### Data to examine ###
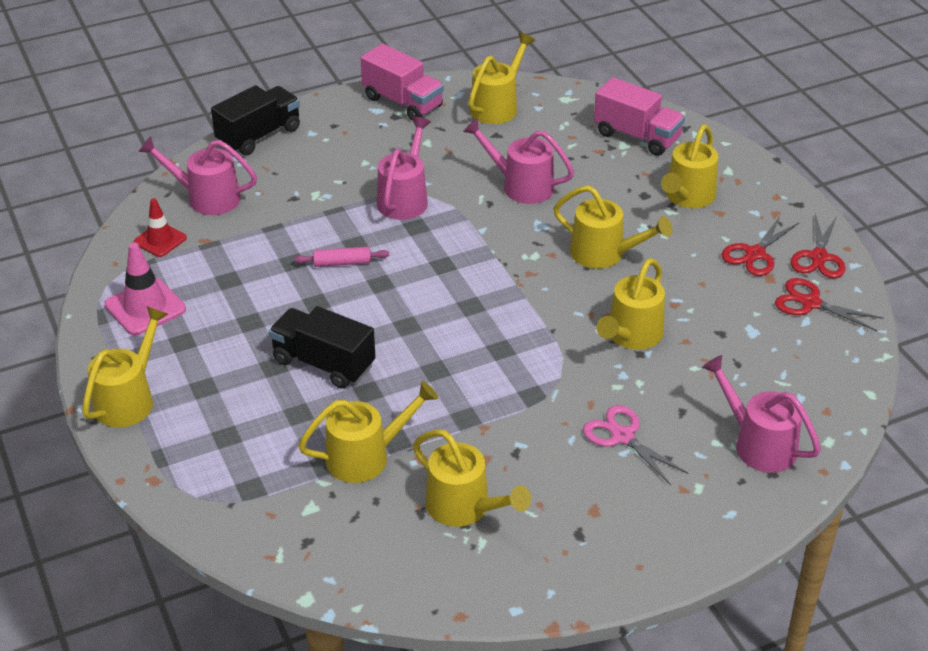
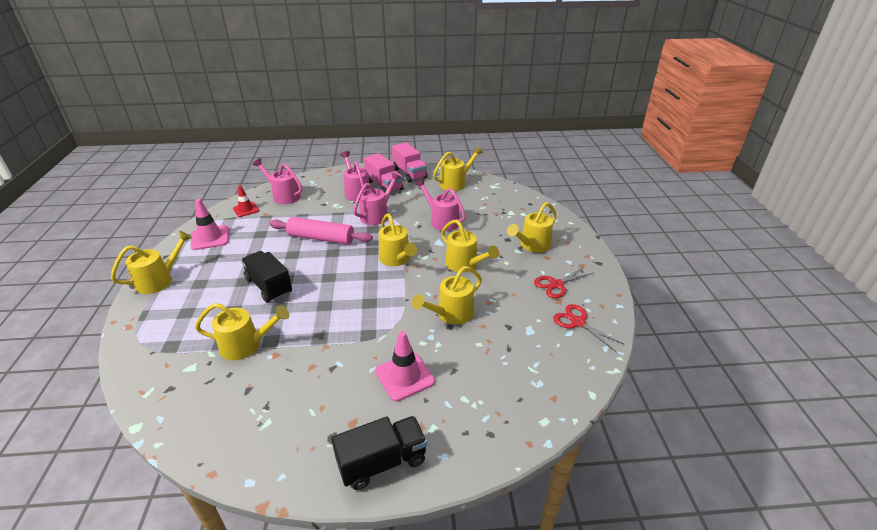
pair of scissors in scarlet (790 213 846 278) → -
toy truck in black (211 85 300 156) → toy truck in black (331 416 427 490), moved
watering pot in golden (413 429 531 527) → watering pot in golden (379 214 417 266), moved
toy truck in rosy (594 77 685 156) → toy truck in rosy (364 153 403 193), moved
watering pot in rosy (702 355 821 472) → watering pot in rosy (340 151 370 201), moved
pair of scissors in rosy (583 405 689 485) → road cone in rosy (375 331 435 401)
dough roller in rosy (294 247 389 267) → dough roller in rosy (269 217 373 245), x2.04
###
What you have to do >>
Copy each line of the data that contains the word "rosy", leaving the other lines out.

Result for this task >>
toy truck in rosy (594 77 685 156) → toy truck in rosy (364 153 403 193), moved
watering pot in rosy (702 355 821 472) → watering pot in rosy (340 151 370 201), moved
pair of scissors in rosy (583 405 689 485) → road cone in rosy (375 331 435 401)
dough roller in rosy (294 247 389 267) → dough roller in rosy (269 217 373 245), x2.04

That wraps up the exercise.